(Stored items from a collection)
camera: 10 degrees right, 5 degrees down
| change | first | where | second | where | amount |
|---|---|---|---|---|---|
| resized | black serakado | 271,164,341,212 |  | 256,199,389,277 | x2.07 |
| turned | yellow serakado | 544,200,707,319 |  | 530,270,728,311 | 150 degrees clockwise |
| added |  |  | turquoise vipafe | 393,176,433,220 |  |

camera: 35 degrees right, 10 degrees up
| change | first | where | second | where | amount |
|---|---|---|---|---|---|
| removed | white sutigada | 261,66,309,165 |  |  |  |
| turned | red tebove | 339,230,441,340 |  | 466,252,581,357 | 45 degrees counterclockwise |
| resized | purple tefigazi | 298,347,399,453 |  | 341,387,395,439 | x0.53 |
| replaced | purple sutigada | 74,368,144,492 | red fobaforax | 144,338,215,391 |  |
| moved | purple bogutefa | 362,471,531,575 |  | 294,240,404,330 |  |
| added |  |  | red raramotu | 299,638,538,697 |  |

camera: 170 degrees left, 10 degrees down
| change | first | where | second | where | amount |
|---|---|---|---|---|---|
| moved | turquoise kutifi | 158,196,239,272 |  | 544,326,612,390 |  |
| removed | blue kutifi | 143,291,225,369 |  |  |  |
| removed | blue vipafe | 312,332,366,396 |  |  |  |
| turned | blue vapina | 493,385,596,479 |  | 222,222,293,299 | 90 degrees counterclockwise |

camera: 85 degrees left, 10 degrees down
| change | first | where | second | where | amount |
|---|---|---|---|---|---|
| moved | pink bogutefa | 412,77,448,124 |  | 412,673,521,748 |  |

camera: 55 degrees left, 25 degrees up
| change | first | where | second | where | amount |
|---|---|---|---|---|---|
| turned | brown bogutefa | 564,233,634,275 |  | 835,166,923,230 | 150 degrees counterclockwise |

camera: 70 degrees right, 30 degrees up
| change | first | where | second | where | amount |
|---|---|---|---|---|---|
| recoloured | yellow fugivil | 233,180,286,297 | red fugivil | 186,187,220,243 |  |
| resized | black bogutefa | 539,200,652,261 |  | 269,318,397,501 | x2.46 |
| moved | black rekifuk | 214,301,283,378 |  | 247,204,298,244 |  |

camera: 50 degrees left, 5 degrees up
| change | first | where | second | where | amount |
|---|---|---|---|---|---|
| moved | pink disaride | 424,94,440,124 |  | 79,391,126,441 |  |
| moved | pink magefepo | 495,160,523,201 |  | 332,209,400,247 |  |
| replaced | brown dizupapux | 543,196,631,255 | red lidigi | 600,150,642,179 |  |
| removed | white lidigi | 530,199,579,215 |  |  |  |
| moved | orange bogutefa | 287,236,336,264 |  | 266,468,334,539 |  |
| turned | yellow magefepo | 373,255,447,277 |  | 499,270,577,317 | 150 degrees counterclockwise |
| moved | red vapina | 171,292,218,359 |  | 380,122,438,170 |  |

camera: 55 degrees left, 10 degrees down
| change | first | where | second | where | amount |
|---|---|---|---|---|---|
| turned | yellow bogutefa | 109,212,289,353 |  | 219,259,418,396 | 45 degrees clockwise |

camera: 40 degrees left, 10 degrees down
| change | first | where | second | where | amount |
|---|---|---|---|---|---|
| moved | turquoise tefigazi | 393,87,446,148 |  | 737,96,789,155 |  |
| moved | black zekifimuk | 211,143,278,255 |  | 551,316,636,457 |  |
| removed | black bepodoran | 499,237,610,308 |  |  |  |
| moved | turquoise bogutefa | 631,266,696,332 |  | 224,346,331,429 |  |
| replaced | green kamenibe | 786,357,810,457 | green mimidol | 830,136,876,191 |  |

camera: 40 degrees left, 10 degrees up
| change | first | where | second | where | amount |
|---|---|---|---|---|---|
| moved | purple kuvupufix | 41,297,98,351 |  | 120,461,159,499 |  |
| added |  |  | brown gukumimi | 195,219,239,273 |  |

What is being asked: Return, exactly as they stand, the lines from the start of the records above through the line with "150 degrees clockwise |", both ends included, and no other lines.

Problem solution:
camera: 10 degrees right, 5 degrees down
| change | first | where | second | where | amount |
|---|---|---|---|---|---|
| resized | black serakado | 271,164,341,212 |  | 256,199,389,277 | x2.07 |
| turned | yellow serakado | 544,200,707,319 |  | 530,270,728,311 | 150 degrees clockwise |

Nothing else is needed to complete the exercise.